● **Task requirements**
Below are records with pictures in them; print them exactly, omitting the pictures.

● **Records**
_ _ _ _ _ _ _
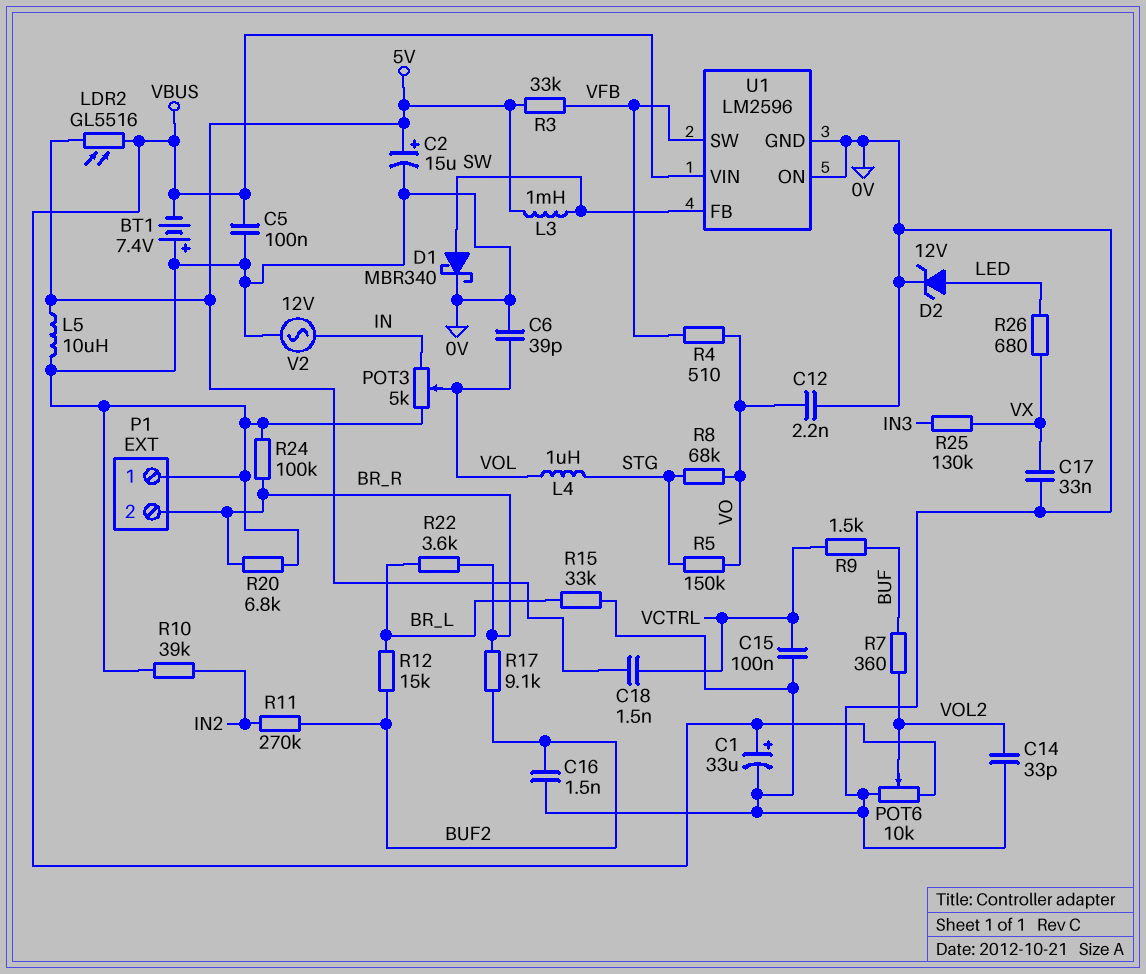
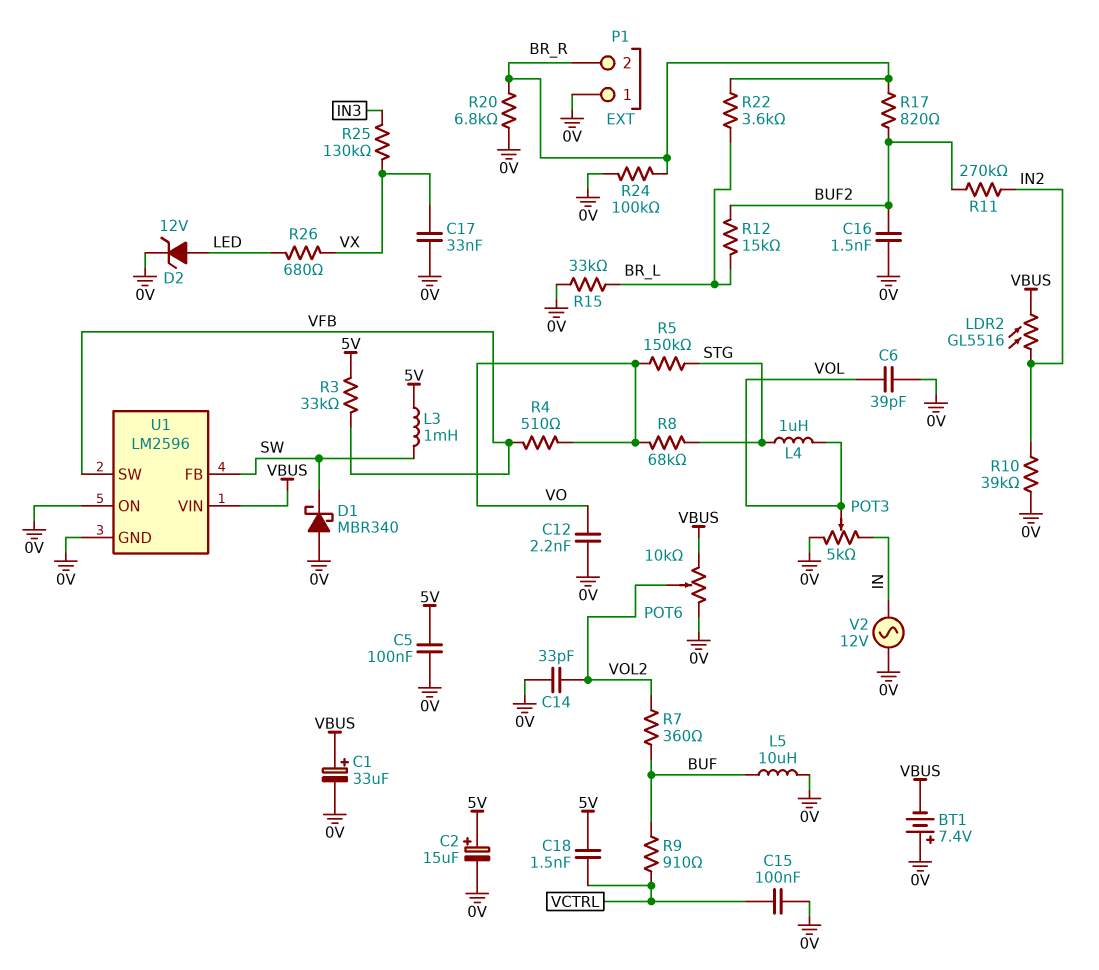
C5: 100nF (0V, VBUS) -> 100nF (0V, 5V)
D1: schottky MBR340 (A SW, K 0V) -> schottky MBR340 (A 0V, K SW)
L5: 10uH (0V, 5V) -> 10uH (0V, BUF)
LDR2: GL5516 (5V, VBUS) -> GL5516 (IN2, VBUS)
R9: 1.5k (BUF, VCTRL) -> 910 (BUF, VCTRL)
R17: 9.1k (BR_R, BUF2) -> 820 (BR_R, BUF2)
_ _ _ _ _ _ _
● **Response to this task**
C5: 100nF (0V, VBUS) -> 100nF (0V, 5V)
D1: schottky MBR340 (A SW, K 0V) -> schottky MBR340 (A 0V, K SW)
L5: 10uH (0V, 5V) -> 10uH (0V, BUF)
LDR2: GL5516 (5V, VBUS) -> GL5516 (IN2, VBUS)
R9: 1.5k (BUF, VCTRL) -> 910 (BUF, VCTRL)
R17: 9.1k (BR_R, BUF2) -> 820 (BR_R, BUF2)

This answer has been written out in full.